Coordinate-based change listings:
━━━━━━━━━━━━━━━━━━━━━━━━━━━━━━

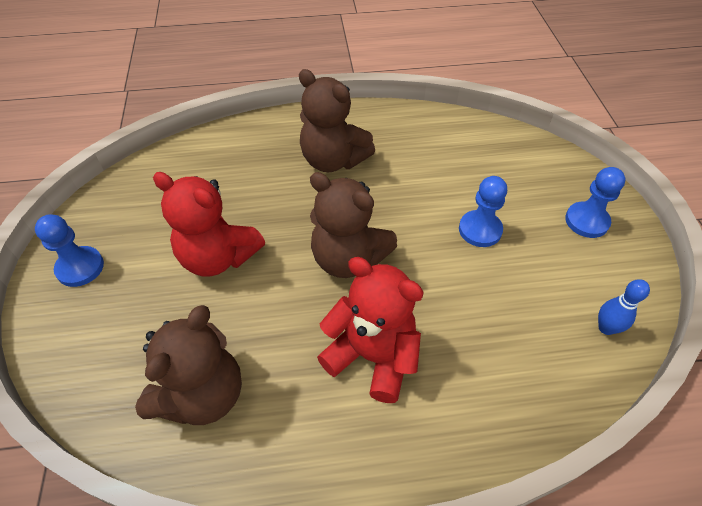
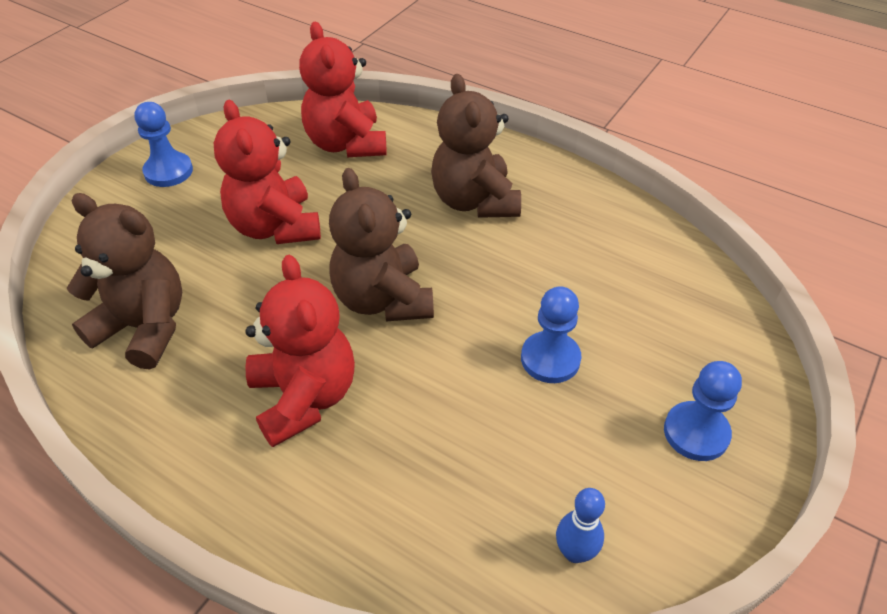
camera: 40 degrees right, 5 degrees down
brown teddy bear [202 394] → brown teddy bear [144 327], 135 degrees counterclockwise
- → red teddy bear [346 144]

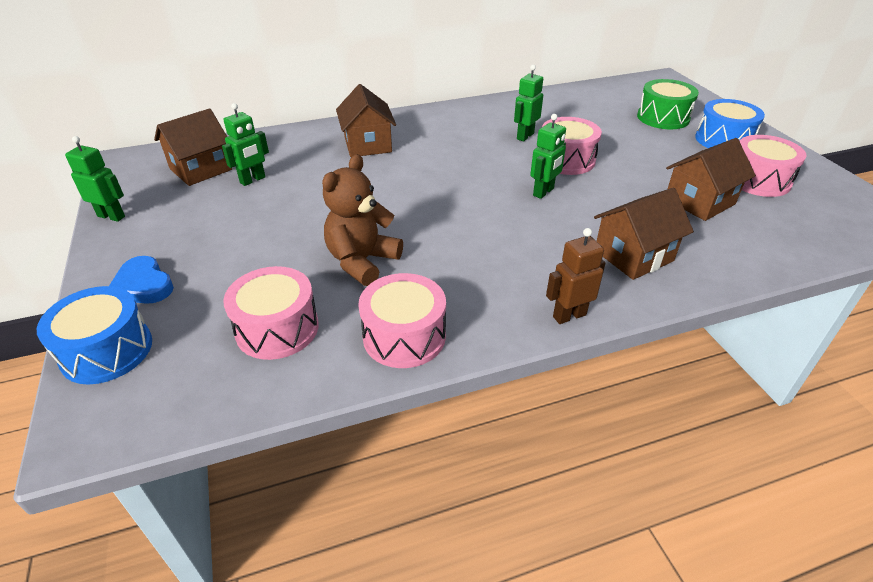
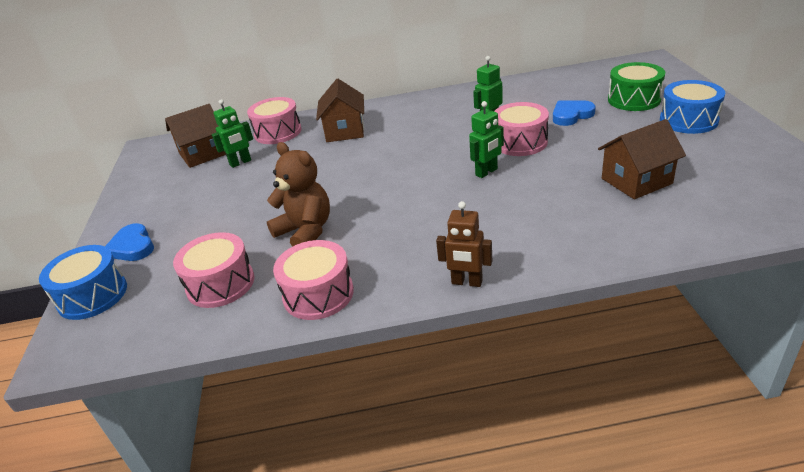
camera: 15 degrees right, 5 degrees down
pink drum [758 180] → pink drum [278 132], moved
brown teddy bear [362 261] → brown teddy bear [305 231], 90 degrees clockwise
brown robot [569 315] → brown robot [467 282], 150 degrees counterclockwise
- → blue heart [571 115]
green robot [111 216] → -
brown house [633 255] → -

━━━━━━━━━━━━━━━━━━━━━━━━━━━━━━

What to do =
For each line above that contains the word "robot", give the line as it is written.

Result for this exercise =
brown robot [569 315] → brown robot [467 282], 150 degrees counterclockwise
green robot [111 216] → -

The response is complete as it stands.